======== Source records

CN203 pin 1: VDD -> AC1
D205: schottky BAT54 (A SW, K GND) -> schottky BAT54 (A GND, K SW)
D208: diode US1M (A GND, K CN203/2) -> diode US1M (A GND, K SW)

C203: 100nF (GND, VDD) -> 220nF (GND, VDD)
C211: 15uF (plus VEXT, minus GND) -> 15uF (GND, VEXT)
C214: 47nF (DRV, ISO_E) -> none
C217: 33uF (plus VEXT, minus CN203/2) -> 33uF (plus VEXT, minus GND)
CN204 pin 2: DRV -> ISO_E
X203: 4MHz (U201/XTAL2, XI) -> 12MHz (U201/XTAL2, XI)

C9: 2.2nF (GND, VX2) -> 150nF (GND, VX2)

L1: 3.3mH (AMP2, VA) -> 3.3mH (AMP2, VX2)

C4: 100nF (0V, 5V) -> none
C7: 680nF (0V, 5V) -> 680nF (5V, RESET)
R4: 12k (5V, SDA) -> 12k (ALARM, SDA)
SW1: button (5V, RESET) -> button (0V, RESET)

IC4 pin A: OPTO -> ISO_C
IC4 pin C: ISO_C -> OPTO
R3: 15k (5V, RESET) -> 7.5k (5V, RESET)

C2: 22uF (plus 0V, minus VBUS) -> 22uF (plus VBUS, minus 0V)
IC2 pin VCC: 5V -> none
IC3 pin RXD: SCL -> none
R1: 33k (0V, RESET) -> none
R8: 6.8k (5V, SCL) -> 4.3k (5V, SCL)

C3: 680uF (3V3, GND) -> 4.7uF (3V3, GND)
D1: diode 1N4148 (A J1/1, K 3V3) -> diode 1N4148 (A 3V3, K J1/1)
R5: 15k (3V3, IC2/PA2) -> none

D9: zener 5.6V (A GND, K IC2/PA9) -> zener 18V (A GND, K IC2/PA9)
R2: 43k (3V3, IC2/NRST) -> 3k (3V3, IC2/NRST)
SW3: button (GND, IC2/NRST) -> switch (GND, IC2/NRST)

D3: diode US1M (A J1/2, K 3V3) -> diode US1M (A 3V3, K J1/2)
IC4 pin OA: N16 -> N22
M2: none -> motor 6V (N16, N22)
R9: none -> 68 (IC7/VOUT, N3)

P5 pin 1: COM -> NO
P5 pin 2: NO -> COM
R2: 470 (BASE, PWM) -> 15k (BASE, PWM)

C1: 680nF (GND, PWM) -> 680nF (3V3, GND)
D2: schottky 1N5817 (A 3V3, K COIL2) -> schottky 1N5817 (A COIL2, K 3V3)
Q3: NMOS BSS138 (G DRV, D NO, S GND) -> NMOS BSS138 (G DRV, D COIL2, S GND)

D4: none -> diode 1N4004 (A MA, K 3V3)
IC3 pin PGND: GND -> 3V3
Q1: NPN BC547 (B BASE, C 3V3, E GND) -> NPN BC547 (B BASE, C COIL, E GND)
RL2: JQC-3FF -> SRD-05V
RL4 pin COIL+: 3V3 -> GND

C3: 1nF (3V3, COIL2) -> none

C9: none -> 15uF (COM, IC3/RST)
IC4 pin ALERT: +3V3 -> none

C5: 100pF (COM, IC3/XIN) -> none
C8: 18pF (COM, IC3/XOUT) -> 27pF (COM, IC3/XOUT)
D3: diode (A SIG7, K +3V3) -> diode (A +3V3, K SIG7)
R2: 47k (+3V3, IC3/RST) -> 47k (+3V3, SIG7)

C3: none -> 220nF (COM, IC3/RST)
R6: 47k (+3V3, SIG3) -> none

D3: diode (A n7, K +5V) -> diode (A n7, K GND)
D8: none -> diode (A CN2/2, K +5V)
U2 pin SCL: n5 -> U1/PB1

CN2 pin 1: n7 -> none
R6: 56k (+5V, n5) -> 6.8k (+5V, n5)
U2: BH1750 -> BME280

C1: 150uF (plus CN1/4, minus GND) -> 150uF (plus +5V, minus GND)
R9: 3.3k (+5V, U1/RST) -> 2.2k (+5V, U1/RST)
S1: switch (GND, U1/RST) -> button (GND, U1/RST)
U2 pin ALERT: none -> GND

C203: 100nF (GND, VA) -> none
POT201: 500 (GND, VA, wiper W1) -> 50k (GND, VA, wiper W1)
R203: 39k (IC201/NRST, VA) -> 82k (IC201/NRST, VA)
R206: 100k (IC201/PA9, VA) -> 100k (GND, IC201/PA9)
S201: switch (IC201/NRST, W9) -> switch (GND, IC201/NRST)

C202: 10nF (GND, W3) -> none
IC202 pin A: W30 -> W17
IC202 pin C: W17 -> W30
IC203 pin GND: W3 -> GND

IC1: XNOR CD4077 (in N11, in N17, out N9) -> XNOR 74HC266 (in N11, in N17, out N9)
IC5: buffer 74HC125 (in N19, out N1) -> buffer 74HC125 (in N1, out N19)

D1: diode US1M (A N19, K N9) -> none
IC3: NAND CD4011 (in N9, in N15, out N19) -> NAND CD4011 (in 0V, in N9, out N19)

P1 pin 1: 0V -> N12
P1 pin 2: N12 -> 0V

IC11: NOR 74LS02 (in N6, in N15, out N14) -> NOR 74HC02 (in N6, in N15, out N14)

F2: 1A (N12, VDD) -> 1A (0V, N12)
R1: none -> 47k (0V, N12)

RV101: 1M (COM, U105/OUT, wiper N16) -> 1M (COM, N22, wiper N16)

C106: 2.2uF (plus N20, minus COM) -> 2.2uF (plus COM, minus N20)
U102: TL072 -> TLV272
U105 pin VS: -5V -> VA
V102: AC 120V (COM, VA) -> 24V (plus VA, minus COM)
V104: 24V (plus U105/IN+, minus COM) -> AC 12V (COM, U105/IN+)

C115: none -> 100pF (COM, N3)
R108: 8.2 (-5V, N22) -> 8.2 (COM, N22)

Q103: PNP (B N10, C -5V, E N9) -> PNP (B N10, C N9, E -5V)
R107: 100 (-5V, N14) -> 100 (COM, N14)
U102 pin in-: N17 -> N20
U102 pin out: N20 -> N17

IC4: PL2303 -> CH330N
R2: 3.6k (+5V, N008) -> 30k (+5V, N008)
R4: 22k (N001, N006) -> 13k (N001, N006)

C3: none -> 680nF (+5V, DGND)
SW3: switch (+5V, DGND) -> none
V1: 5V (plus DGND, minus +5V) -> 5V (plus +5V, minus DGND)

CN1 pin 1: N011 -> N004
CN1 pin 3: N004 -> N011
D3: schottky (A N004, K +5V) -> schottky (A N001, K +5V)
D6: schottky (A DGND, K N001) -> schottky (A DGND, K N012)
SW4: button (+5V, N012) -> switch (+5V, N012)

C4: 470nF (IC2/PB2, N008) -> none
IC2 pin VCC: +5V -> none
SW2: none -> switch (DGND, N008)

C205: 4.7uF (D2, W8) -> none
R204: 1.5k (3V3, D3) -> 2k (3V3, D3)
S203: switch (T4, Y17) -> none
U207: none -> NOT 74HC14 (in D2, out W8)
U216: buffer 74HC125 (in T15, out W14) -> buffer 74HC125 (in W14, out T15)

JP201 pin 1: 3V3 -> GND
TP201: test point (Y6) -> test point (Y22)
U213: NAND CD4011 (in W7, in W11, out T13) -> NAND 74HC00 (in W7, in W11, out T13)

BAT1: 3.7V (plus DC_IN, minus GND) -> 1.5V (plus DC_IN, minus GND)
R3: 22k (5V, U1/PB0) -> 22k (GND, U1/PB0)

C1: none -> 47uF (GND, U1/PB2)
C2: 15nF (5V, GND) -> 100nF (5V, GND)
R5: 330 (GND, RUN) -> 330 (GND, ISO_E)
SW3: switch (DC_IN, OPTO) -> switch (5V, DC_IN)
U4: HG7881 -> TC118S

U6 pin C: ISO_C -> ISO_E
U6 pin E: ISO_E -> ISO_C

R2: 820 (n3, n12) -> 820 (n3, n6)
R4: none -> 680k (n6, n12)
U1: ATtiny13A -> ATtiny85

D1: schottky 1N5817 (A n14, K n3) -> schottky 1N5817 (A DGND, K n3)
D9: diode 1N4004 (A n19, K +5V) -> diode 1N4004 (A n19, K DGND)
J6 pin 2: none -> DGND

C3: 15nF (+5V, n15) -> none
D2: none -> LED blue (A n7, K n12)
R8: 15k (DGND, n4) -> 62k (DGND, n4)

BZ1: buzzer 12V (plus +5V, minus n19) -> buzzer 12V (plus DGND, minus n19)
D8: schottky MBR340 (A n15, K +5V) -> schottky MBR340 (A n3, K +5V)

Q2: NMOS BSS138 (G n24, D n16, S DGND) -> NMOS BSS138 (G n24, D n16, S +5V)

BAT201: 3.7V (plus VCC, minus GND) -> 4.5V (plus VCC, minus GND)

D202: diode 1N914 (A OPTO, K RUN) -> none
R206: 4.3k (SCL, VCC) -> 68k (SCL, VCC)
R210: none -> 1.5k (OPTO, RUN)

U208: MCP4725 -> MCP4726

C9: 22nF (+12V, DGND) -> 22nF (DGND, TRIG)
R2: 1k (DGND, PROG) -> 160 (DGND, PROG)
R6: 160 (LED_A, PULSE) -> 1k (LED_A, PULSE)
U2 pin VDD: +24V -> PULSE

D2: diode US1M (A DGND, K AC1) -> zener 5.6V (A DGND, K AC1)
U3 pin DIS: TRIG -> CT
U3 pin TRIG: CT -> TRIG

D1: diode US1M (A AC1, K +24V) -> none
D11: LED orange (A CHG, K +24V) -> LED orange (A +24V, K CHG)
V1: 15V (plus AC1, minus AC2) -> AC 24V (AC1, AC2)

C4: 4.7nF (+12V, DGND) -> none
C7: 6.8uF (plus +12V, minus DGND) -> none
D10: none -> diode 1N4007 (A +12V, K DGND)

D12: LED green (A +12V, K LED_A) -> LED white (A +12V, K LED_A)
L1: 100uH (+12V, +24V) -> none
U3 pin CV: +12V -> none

================

### Exercise
Search the entries for the word "VEXT" and show every line that has it.

### Solution to this exercise
C211: 15uF (plus VEXT, minus GND) -> 15uF (GND, VEXT)
C217: 33uF (plus VEXT, minus CN203/2) -> 33uF (plus VEXT, minus GND)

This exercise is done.